- [TASK REQUIREMENTS]: Copy nothing but the lines from the opening of the entries through the line that contains "(489, 230) = (519, 116): red", exactly as written. Drop the pictures.

╭─ RECORDS TO USE

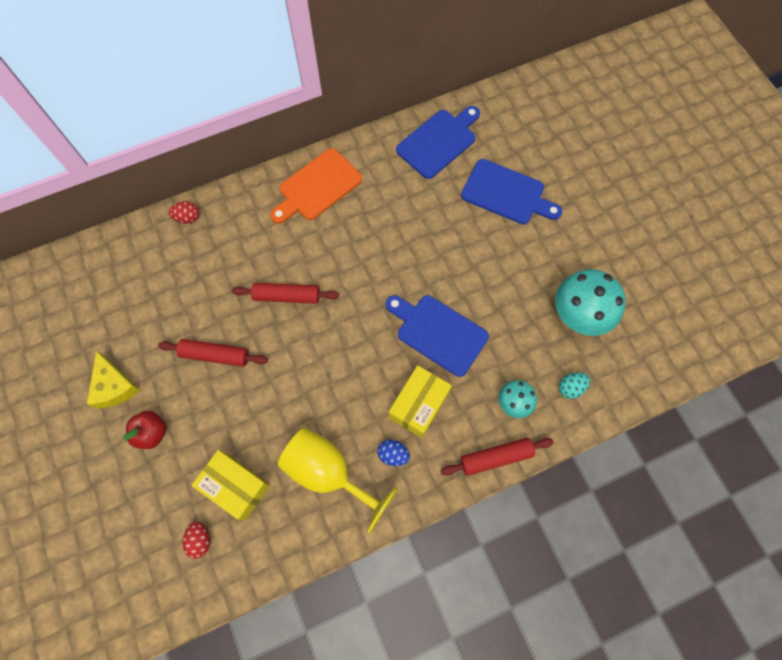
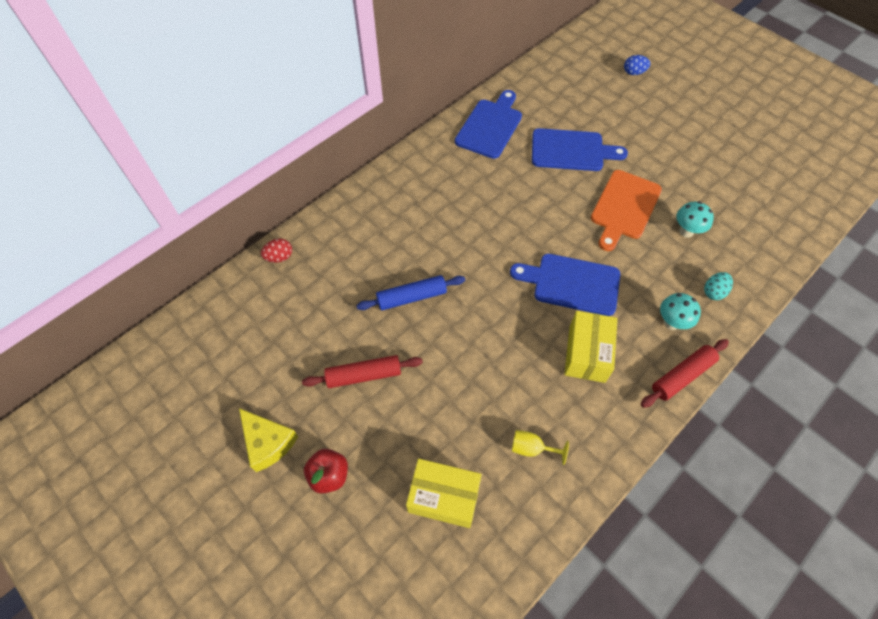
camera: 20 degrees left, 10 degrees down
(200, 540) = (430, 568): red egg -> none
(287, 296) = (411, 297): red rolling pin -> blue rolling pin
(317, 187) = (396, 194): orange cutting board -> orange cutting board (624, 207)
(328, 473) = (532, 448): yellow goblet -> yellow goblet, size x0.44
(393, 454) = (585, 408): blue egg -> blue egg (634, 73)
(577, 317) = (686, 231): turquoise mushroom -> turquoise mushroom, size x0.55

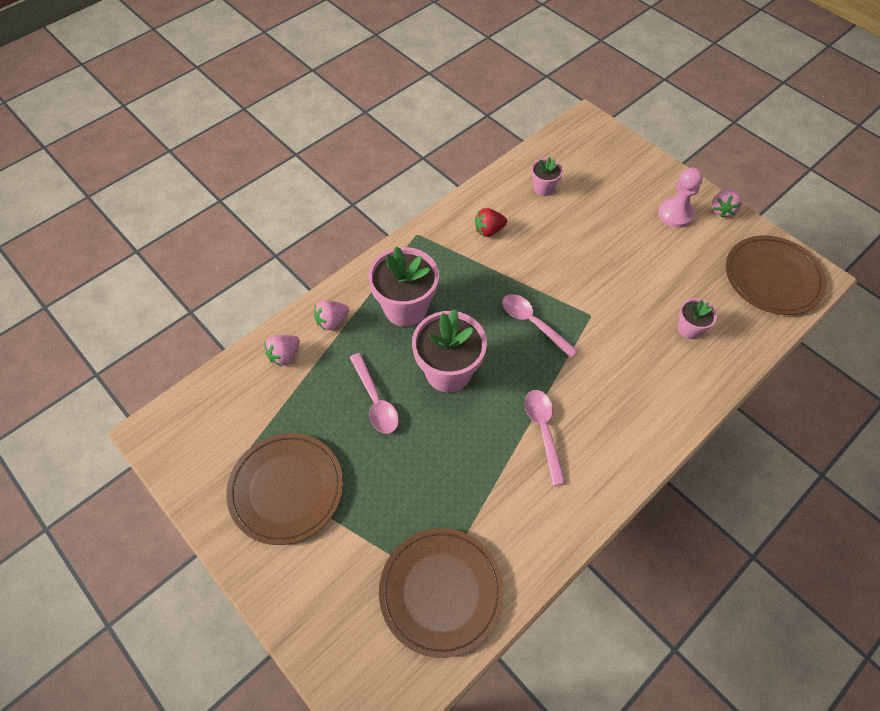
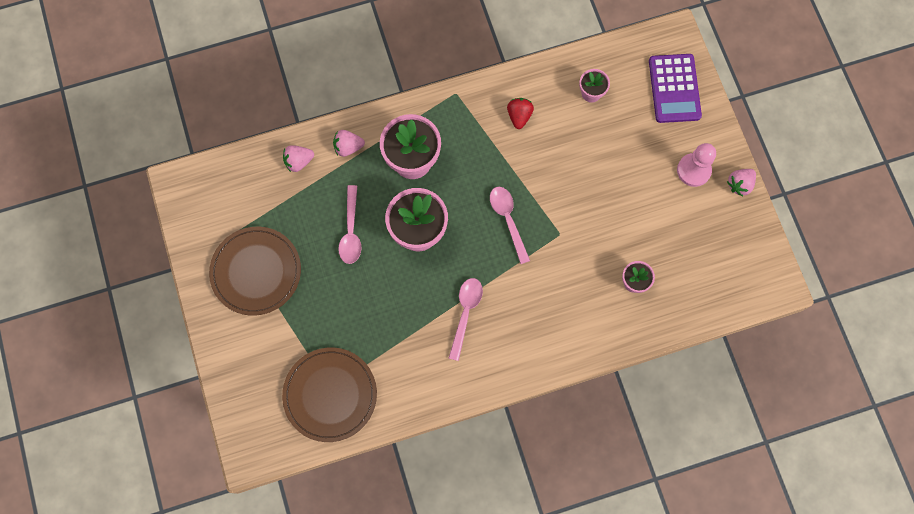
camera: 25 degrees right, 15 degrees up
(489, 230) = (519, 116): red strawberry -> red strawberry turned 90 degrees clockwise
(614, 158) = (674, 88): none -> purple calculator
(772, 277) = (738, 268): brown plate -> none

╰─

- [WRITTEN ANSWER]:
camera: 20 degrees left, 10 degrees down
(200, 540) = (430, 568): red egg -> none
(287, 296) = (411, 297): red rolling pin -> blue rolling pin
(317, 187) = (396, 194): orange cutting board -> orange cutting board (624, 207)
(328, 473) = (532, 448): yellow goblet -> yellow goblet, size x0.44
(393, 454) = (585, 408): blue egg -> blue egg (634, 73)
(577, 317) = (686, 231): turquoise mushroom -> turquoise mushroom, size x0.55

camera: 25 degrees right, 15 degrees up
(489, 230) = (519, 116): red strawberry -> red strawberry turned 90 degrees clockwise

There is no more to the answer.